▶ _Work item_
What is needed is every line, exactly as given, from the line containing "U6 pin OSC2: XO -> VEXT" through the end of the data below.

▶ _Given entries_
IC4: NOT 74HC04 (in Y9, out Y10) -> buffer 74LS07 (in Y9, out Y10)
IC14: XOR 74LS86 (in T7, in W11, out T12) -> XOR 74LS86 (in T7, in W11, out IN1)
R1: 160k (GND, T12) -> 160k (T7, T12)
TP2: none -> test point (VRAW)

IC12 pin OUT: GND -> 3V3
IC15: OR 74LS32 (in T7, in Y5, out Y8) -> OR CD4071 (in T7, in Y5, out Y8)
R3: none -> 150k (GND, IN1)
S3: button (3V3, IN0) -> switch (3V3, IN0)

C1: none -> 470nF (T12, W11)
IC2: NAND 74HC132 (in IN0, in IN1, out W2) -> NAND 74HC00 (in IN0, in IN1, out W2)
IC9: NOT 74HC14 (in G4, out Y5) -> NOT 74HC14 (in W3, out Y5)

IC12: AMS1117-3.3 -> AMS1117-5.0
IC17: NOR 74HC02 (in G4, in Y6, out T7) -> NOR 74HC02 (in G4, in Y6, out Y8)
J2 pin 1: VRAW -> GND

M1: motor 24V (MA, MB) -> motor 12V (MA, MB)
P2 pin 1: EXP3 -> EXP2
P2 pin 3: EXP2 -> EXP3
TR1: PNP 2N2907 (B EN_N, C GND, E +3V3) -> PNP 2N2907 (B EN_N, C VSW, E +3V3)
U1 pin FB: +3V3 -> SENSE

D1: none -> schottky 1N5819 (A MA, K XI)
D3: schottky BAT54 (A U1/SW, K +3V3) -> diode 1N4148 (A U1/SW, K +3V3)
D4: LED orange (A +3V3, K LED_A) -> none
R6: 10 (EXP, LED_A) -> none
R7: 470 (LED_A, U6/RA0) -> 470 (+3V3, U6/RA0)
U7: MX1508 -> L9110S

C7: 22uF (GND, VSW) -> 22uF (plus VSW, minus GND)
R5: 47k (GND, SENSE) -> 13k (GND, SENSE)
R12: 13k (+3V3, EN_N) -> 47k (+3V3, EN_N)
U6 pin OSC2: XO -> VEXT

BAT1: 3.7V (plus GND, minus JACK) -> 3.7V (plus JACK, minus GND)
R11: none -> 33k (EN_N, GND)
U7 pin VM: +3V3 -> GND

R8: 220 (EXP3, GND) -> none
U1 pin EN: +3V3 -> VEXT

▶ _Completed exercise_
U6 pin OSC2: XO -> VEXT

BAT1: 3.7V (plus GND, minus JACK) -> 3.7V (plus JACK, minus GND)
R11: none -> 33k (EN_N, GND)
U7 pin VM: +3V3 -> GND

R8: 220 (EXP3, GND) -> none
U1 pin EN: +3V3 -> VEXT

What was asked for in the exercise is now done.